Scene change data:
__________________________________________________

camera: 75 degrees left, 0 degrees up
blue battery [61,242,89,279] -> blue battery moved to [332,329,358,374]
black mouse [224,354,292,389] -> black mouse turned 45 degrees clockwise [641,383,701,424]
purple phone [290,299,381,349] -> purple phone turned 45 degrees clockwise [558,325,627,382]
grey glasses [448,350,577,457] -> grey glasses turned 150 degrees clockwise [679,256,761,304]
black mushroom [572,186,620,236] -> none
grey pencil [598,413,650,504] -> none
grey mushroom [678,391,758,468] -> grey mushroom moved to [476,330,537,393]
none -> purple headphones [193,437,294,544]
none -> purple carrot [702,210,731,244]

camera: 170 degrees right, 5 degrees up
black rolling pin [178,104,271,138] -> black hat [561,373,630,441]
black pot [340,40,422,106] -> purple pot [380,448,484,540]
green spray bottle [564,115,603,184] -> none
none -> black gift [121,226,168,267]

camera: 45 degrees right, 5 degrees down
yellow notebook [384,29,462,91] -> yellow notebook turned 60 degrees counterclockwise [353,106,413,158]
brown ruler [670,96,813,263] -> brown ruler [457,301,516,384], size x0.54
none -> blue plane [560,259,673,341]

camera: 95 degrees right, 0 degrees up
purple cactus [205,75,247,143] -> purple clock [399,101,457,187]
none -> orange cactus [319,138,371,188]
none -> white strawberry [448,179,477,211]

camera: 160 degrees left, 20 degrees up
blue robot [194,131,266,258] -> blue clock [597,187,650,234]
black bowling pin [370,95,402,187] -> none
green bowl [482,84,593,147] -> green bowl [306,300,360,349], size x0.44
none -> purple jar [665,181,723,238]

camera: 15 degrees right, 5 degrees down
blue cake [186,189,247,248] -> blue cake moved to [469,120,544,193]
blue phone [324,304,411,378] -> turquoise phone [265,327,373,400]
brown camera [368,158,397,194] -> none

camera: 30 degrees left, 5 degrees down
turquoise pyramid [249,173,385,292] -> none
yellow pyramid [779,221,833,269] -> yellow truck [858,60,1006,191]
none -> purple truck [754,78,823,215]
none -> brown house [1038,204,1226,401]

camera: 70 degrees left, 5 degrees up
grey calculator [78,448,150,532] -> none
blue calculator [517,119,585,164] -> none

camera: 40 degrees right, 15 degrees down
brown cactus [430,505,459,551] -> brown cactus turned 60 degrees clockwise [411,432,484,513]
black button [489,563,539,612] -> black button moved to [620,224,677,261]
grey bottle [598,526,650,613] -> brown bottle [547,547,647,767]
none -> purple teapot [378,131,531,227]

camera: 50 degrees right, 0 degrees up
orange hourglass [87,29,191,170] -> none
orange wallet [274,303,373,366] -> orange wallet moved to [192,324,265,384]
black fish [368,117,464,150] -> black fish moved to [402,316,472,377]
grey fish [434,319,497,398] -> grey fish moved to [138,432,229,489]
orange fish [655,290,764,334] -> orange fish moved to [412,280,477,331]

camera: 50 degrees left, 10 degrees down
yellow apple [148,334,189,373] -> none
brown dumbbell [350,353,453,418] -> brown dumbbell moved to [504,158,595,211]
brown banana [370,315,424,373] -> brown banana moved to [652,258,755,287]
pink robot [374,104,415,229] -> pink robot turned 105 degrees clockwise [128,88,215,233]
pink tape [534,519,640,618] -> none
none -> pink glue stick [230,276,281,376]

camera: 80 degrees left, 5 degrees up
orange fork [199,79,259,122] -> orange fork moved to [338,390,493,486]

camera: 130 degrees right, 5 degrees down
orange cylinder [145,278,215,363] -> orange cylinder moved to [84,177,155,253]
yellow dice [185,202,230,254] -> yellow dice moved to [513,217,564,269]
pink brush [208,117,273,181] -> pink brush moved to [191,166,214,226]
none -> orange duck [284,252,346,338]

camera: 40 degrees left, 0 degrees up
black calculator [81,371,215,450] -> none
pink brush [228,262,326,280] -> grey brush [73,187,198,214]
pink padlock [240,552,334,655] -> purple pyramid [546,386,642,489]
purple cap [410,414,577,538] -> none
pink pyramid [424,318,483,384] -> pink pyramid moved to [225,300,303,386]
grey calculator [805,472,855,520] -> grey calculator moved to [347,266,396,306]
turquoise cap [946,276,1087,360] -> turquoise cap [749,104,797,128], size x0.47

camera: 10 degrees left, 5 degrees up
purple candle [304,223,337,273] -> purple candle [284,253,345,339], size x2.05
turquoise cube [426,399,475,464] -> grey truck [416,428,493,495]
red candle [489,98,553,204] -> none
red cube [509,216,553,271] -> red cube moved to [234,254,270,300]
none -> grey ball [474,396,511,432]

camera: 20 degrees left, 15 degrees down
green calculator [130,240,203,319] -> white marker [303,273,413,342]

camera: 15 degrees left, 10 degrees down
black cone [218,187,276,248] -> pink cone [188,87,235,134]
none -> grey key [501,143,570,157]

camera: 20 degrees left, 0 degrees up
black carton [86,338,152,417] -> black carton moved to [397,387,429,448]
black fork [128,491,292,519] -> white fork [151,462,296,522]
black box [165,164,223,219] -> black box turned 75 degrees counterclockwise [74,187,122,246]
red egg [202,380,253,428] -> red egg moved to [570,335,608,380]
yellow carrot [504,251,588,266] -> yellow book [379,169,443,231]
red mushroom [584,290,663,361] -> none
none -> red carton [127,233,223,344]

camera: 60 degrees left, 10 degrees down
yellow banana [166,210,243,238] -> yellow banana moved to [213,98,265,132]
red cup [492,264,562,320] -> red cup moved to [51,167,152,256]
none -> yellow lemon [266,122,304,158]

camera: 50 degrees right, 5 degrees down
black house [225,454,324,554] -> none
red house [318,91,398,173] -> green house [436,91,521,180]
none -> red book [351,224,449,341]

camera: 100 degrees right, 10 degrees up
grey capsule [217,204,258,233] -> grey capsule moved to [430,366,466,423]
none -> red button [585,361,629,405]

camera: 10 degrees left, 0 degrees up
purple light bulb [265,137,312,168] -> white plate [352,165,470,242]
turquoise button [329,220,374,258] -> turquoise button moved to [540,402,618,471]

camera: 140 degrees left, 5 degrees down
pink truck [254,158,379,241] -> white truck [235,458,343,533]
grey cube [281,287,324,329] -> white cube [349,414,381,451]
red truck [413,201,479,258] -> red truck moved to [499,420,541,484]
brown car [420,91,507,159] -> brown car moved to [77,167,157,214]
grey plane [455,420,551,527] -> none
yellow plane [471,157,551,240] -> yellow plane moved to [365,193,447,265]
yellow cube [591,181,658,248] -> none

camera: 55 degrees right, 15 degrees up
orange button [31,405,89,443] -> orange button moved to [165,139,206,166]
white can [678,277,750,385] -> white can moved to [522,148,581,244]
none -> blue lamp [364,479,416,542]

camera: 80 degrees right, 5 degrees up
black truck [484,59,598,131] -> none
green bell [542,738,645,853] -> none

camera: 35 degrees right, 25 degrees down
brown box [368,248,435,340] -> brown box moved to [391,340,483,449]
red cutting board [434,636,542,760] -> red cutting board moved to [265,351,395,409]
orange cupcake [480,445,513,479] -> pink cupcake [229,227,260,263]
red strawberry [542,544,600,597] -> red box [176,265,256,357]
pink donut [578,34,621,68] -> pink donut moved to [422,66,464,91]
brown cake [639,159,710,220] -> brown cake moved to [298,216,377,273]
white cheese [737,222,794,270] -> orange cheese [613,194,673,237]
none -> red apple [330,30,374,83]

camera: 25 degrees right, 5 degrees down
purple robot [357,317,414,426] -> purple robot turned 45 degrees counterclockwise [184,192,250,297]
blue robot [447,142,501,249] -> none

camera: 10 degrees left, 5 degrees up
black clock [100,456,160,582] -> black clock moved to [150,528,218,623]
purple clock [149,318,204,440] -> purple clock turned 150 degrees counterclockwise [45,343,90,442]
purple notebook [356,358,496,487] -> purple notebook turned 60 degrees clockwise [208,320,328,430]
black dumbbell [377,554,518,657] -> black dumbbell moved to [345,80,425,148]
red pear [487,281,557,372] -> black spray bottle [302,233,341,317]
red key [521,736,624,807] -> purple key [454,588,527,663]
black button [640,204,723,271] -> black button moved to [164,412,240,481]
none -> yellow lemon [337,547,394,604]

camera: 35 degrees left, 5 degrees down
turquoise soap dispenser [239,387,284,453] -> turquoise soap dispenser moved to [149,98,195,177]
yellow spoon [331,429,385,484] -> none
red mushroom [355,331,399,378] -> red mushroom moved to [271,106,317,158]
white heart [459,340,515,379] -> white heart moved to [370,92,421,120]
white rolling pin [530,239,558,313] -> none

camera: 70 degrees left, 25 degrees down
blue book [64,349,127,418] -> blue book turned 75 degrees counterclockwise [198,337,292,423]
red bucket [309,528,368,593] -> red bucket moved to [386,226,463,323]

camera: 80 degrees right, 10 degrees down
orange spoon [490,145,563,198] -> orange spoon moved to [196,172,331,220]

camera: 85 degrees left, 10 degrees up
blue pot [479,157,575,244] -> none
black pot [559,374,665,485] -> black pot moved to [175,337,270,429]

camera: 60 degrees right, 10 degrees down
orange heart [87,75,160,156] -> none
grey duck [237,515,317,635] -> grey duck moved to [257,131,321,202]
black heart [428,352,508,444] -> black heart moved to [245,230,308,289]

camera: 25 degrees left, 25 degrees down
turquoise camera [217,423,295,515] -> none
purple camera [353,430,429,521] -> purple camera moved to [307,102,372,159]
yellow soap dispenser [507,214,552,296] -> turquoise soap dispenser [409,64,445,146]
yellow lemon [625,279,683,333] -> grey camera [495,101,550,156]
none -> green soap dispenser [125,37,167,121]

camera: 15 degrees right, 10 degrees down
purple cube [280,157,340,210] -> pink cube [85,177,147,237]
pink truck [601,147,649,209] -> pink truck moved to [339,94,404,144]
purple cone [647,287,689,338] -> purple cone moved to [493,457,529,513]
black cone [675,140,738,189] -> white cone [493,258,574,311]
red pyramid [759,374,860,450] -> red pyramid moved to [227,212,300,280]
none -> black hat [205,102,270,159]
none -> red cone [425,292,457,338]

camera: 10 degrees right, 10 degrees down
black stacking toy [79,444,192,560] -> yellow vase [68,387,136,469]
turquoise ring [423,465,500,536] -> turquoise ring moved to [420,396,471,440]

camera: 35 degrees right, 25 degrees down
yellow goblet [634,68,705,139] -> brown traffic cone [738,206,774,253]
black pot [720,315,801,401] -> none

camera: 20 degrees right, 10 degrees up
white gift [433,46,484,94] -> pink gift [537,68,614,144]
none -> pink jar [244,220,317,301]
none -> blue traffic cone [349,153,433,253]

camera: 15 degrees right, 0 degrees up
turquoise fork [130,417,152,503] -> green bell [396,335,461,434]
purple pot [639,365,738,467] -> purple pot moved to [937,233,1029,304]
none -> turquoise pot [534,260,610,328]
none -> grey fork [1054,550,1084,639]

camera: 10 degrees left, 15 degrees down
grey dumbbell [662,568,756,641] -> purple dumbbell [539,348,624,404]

__________________________________________________

● **Problem description**
Scan the records above for the word "house". Show each line in which it appears.

● **Output of the task**
none -> brown house [1038,204,1226,401]
black house [225,454,324,554] -> none
red house [318,91,398,173] -> green house [436,91,521,180]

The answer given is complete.